Information shown START

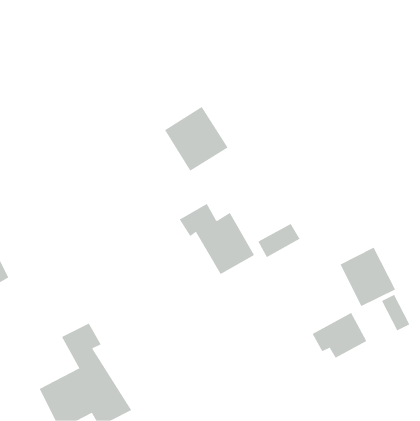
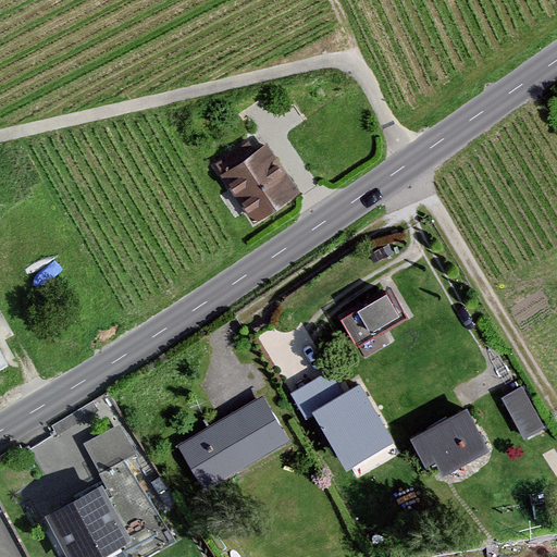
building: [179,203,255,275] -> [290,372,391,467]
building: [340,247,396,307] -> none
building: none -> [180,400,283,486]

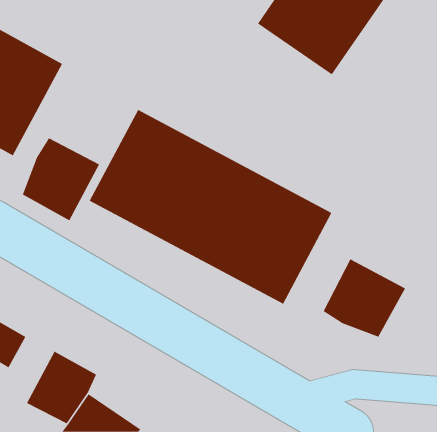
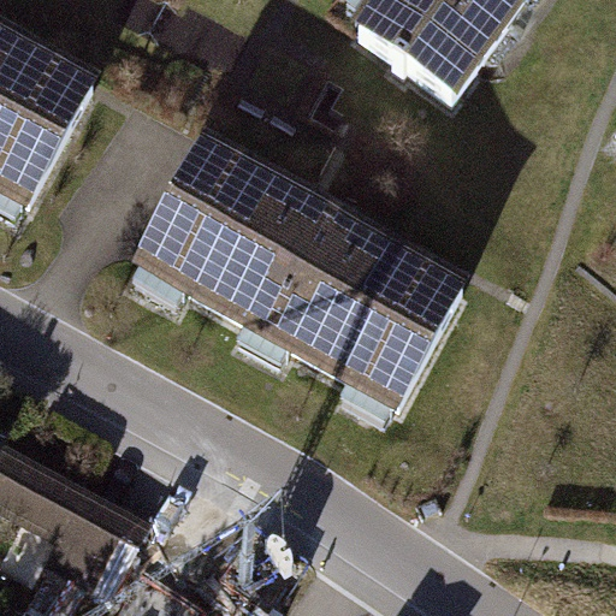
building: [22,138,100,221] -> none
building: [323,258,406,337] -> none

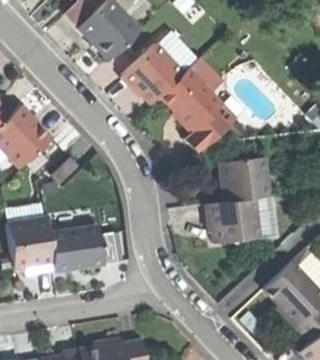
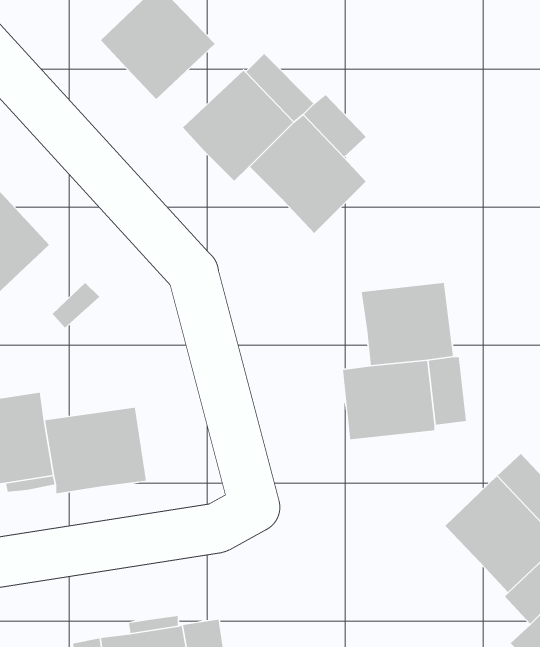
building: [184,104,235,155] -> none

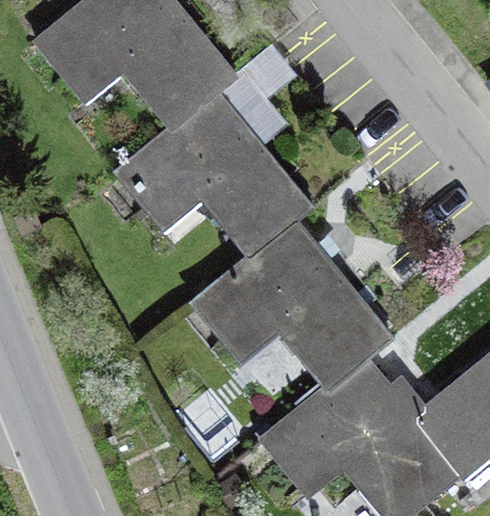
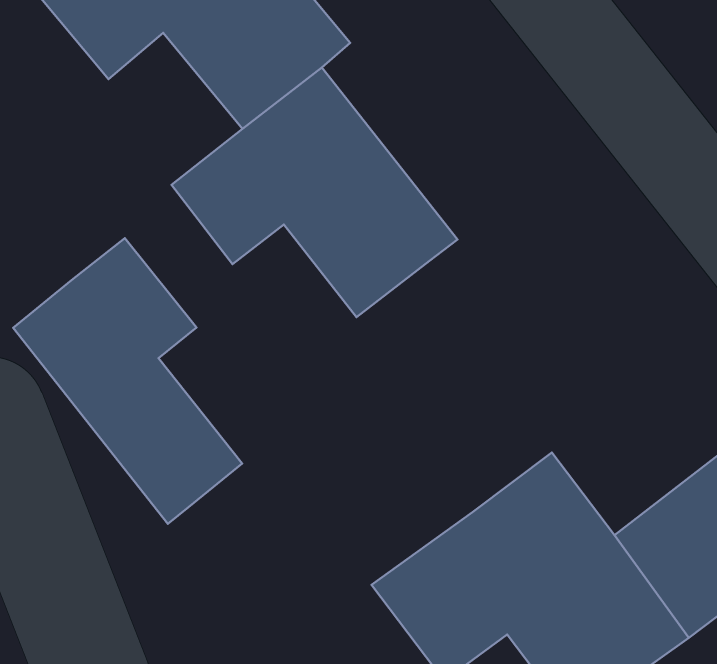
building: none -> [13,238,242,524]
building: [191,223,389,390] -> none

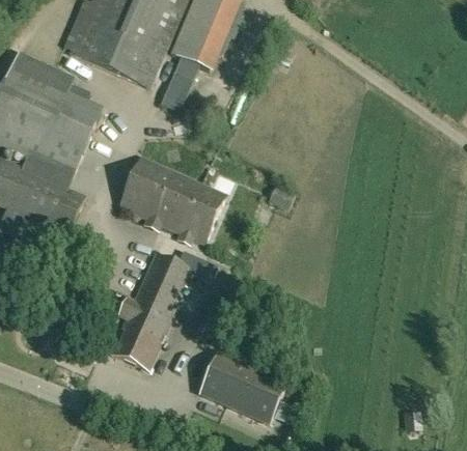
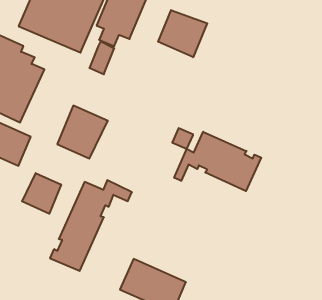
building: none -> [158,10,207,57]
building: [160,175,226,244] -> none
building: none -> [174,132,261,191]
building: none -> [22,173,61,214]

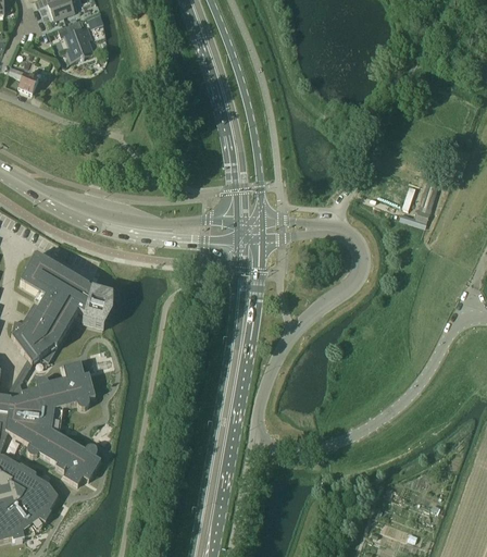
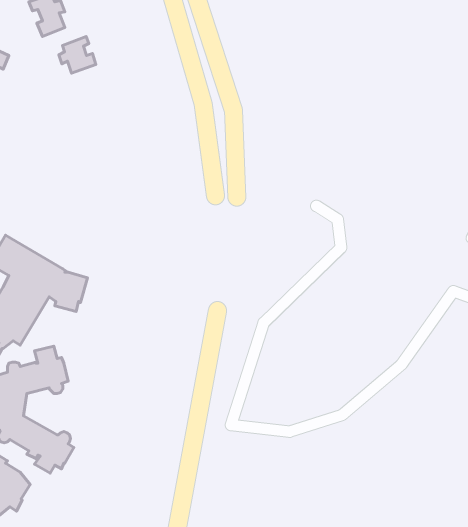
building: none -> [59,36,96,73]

Information shown END

- Instructions for the task:
Your copy should hold the lines from the one with "building: [323,258,406,337] -> none" up to and including the one with "building: none -> [174,132,261,191]", exactly as in the data above, and no pictures.

- Solution to this problem:
building: [323,258,406,337] -> none

building: [184,104,235,155] -> none

building: none -> [13,238,242,524]
building: [191,223,389,390] -> none

building: none -> [158,10,207,57]
building: [160,175,226,244] -> none
building: none -> [174,132,261,191]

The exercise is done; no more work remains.